### Task details
Could you set down every entry below exactly as it is?

### Information
= Beginning of Section =

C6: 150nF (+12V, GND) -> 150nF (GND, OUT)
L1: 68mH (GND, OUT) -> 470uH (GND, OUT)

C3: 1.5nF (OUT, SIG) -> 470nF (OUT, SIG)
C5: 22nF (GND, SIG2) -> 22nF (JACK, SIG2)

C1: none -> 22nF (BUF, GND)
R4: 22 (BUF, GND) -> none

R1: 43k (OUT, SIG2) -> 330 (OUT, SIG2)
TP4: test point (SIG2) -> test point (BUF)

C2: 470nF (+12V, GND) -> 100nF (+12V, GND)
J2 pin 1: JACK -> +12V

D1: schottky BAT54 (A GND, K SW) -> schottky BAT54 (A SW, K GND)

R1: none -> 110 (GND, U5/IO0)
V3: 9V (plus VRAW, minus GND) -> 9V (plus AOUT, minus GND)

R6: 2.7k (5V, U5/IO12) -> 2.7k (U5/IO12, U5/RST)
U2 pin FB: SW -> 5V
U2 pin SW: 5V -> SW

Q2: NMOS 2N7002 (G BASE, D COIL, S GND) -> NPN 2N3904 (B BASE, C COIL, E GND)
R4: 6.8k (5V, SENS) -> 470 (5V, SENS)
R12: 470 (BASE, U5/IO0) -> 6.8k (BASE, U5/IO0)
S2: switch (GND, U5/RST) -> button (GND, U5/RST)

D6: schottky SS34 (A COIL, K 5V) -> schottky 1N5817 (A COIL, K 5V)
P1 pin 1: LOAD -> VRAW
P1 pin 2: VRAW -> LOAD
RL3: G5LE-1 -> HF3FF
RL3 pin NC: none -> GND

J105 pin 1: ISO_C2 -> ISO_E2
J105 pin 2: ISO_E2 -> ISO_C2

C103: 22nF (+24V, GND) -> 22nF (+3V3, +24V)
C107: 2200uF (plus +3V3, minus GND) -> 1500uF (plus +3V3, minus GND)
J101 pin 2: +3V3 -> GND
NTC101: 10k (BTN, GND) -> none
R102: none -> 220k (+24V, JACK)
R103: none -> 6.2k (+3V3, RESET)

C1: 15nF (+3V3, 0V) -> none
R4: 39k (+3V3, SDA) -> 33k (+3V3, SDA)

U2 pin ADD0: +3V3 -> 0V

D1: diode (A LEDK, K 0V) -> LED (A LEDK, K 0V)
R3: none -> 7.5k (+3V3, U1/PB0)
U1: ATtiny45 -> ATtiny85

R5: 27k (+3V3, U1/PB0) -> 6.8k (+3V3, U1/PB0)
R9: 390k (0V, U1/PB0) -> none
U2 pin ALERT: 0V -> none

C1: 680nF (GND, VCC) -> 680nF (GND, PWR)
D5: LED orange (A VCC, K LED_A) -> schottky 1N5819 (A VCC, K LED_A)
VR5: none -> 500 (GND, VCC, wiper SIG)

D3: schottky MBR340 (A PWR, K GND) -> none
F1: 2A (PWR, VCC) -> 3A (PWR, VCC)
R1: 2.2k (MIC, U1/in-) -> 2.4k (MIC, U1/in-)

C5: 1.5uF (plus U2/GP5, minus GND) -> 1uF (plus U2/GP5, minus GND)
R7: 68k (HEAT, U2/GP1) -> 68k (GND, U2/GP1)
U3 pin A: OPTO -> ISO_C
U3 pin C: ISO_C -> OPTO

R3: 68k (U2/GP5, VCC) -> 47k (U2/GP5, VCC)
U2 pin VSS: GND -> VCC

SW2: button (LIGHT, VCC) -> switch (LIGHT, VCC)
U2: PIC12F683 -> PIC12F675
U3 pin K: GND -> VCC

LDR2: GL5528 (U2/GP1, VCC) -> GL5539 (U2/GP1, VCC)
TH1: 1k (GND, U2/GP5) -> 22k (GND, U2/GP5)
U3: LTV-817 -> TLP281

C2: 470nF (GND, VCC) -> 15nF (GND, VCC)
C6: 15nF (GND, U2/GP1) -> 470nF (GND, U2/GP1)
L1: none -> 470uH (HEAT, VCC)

= End of Section =

### Solution for this problem
C6: 150nF (+12V, GND) -> 150nF (GND, OUT)
L1: 68mH (GND, OUT) -> 470uH (GND, OUT)

C3: 1.5nF (OUT, SIG) -> 470nF (OUT, SIG)
C5: 22nF (GND, SIG2) -> 22nF (JACK, SIG2)

C1: none -> 22nF (BUF, GND)
R4: 22 (BUF, GND) -> none

R1: 43k (OUT, SIG2) -> 330 (OUT, SIG2)
TP4: test point (SIG2) -> test point (BUF)

C2: 470nF (+12V, GND) -> 100nF (+12V, GND)
J2 pin 1: JACK -> +12V

D1: schottky BAT54 (A GND, K SW) -> schottky BAT54 (A SW, K GND)

R1: none -> 110 (GND, U5/IO0)
V3: 9V (plus VRAW, minus GND) -> 9V (plus AOUT, minus GND)

R6: 2.7k (5V, U5/IO12) -> 2.7k (U5/IO12, U5/RST)
U2 pin FB: SW -> 5V
U2 pin SW: 5V -> SW

Q2: NMOS 2N7002 (G BASE, D COIL, S GND) -> NPN 2N3904 (B BASE, C COIL, E GND)
R4: 6.8k (5V, SENS) -> 470 (5V, SENS)
R12: 470 (BASE, U5/IO0) -> 6.8k (BASE, U5/IO0)
S2: switch (GND, U5/RST) -> button (GND, U5/RST)

D6: schottky SS34 (A COIL, K 5V) -> schottky 1N5817 (A COIL, K 5V)
P1 pin 1: LOAD -> VRAW
P1 pin 2: VRAW -> LOAD
RL3: G5LE-1 -> HF3FF
RL3 pin NC: none -> GND

J105 pin 1: ISO_C2 -> ISO_E2
J105 pin 2: ISO_E2 -> ISO_C2

C103: 22nF (+24V, GND) -> 22nF (+3V3, +24V)
C107: 2200uF (plus +3V3, minus GND) -> 1500uF (plus +3V3, minus GND)
J101 pin 2: +3V3 -> GND
NTC101: 10k (BTN, GND) -> none
R102: none -> 220k (+24V, JACK)
R103: none -> 6.2k (+3V3, RESET)

C1: 15nF (+3V3, 0V) -> none
R4: 39k (+3V3, SDA) -> 33k (+3V3, SDA)

U2 pin ADD0: +3V3 -> 0V

D1: diode (A LEDK, K 0V) -> LED (A LEDK, K 0V)
R3: none -> 7.5k (+3V3, U1/PB0)
U1: ATtiny45 -> ATtiny85

R5: 27k (+3V3, U1/PB0) -> 6.8k (+3V3, U1/PB0)
R9: 390k (0V, U1/PB0) -> none
U2 pin ALERT: 0V -> none

C1: 680nF (GND, VCC) -> 680nF (GND, PWR)
D5: LED orange (A VCC, K LED_A) -> schottky 1N5819 (A VCC, K LED_A)
VR5: none -> 500 (GND, VCC, wiper SIG)

D3: schottky MBR340 (A PWR, K GND) -> none
F1: 2A (PWR, VCC) -> 3A (PWR, VCC)
R1: 2.2k (MIC, U1/in-) -> 2.4k (MIC, U1/in-)

C5: 1.5uF (plus U2/GP5, minus GND) -> 1uF (plus U2/GP5, minus GND)
R7: 68k (HEAT, U2/GP1) -> 68k (GND, U2/GP1)
U3 pin A: OPTO -> ISO_C
U3 pin C: ISO_C -> OPTO

R3: 68k (U2/GP5, VCC) -> 47k (U2/GP5, VCC)
U2 pin VSS: GND -> VCC

SW2: button (LIGHT, VCC) -> switch (LIGHT, VCC)
U2: PIC12F683 -> PIC12F675
U3 pin K: GND -> VCC

LDR2: GL5528 (U2/GP1, VCC) -> GL5539 (U2/GP1, VCC)
TH1: 1k (GND, U2/GP5) -> 22k (GND, U2/GP5)
U3: LTV-817 -> TLP281

C2: 470nF (GND, VCC) -> 15nF (GND, VCC)
C6: 15nF (GND, U2/GP1) -> 470nF (GND, U2/GP1)
L1: none -> 470uH (HEAT, VCC)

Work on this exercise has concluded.